_TASK DETAILS_
Where a line below holds the string "brick", that line goes into the answer.

_DATA PROVIDED_
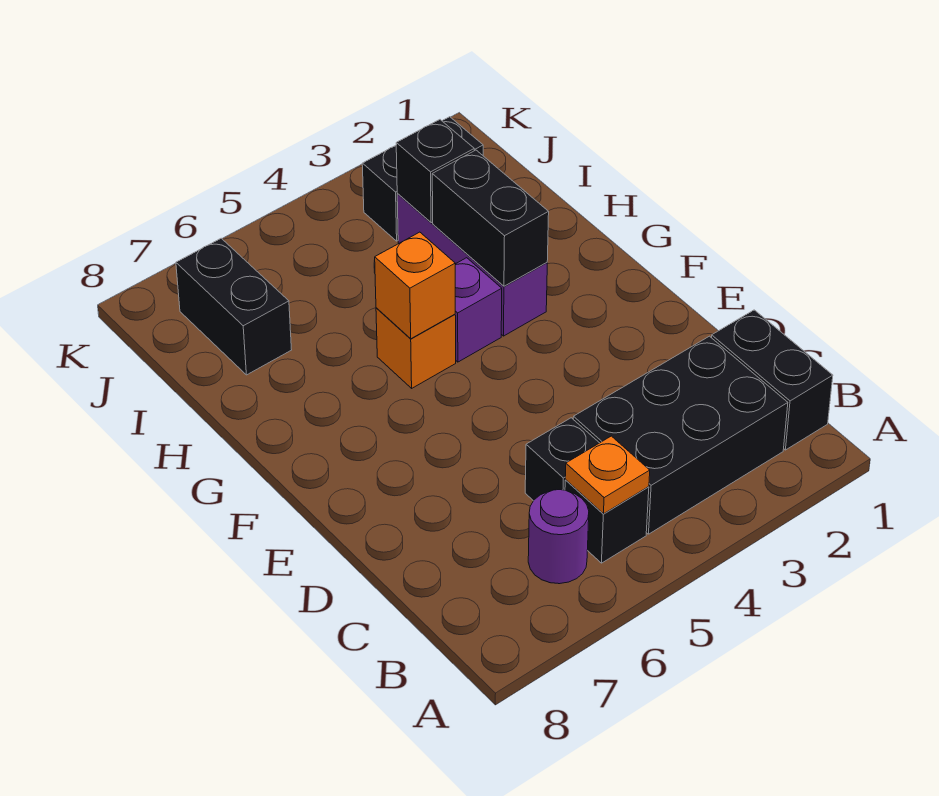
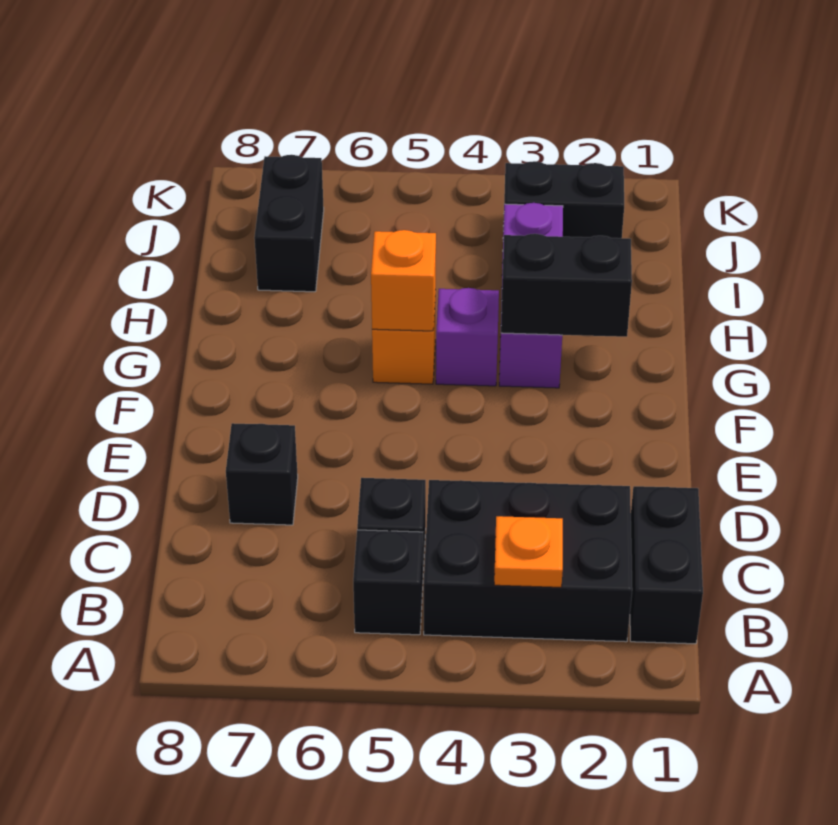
orange plate B5 level 2 -> orange plate B3 level 2
purple round brick B6 level 1 -> none
black brick G3:H3 level 2 -> black brick G2:G3 level 2
black brick I3 level 2 -> black brick D7 level 1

_WRITTEN ANSWER_
purple round brick B6 level 1 -> none
black brick G3:H3 level 2 -> black brick G2:G3 level 2
black brick I3 level 2 -> black brick D7 level 1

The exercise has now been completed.